> Working data:
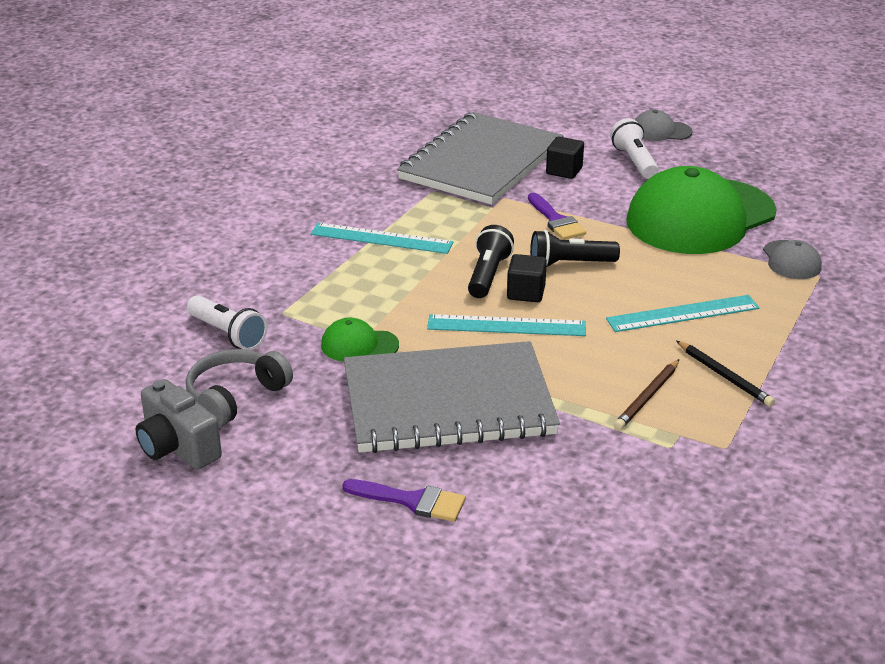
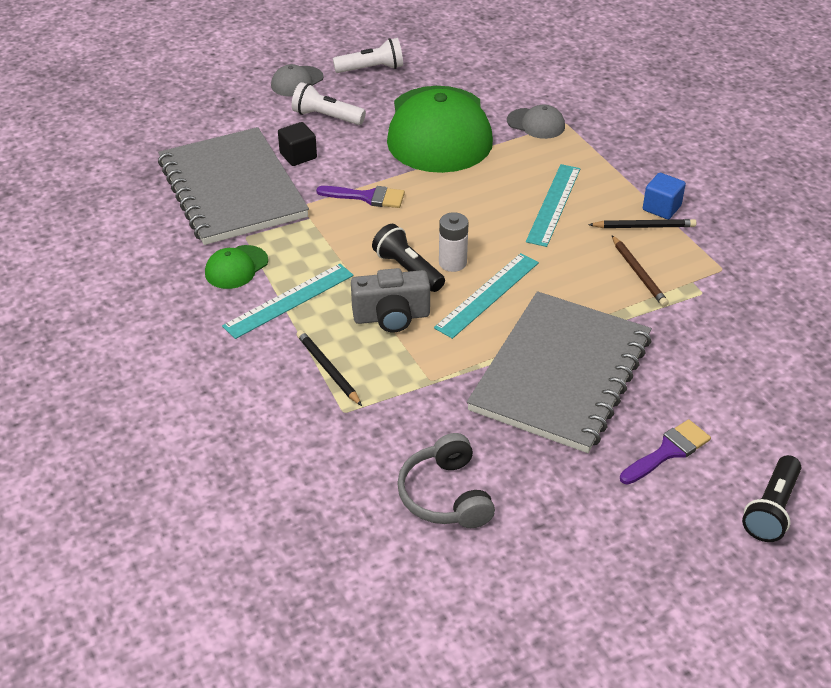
camera: 55 degrees left, 10 degrees up
grey camera [135,379,222,470] -> grey camera moved to [351,268,430,332]
white flashlight [187,295,267,350] -> white flashlight moved to [333,38,403,73]
green cap [321,318,399,361] -> green cap moved to [205,245,268,289]
black cube [507,254,547,302] -> white battery [439,212,468,272]
black flashlight [530,230,620,267] -> black flashlight moved to [742,455,801,542]
none -> black pencil [296,330,362,406]
none -> blue cube [643,173,686,219]

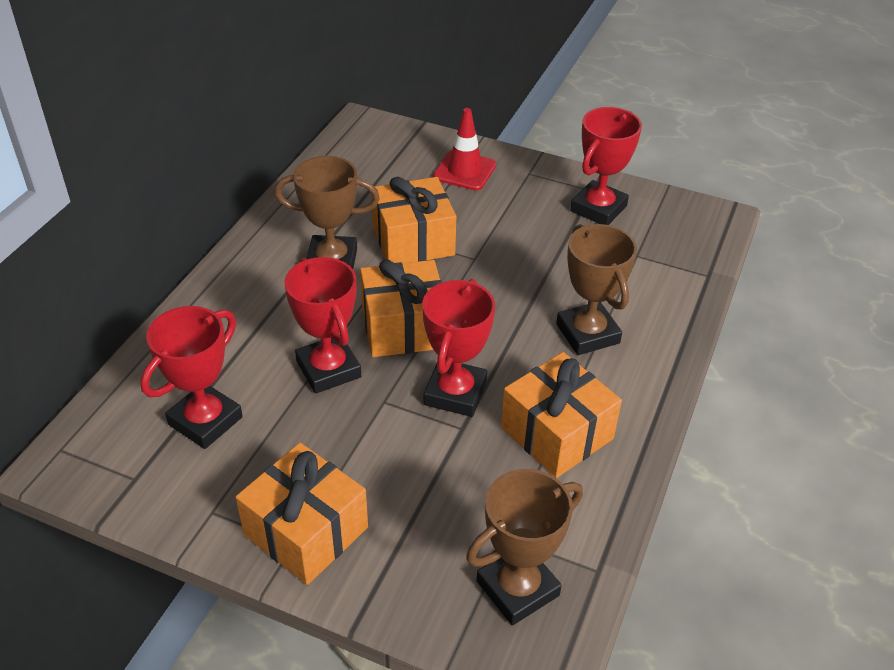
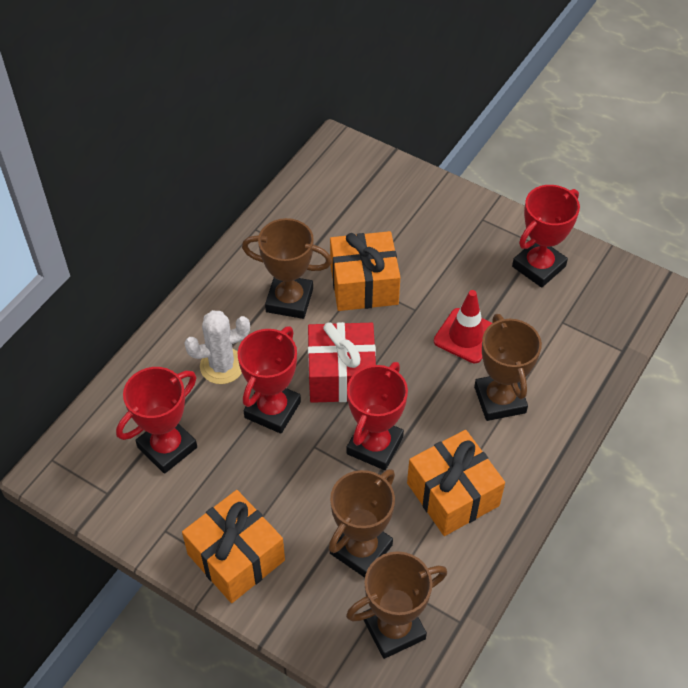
camera: 10 degrees right, 10 degrees up
red trophy [285,257,361,394] -> red trophy turned 45 degrees clockwise [238,326,301,434]
orange gift [360,260,442,357] -> red gift [308,322,376,403]
red traffic cone [433,108,496,191] -> red traffic cone moved to [434,290,492,363]
none -> white cactus [184,310,250,384]
none -> brown trophy [328,469,395,578]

> Task objective:
Looking at the material above, state the number of lines holding the word "trophy", and only that number.

> Exercise response:
2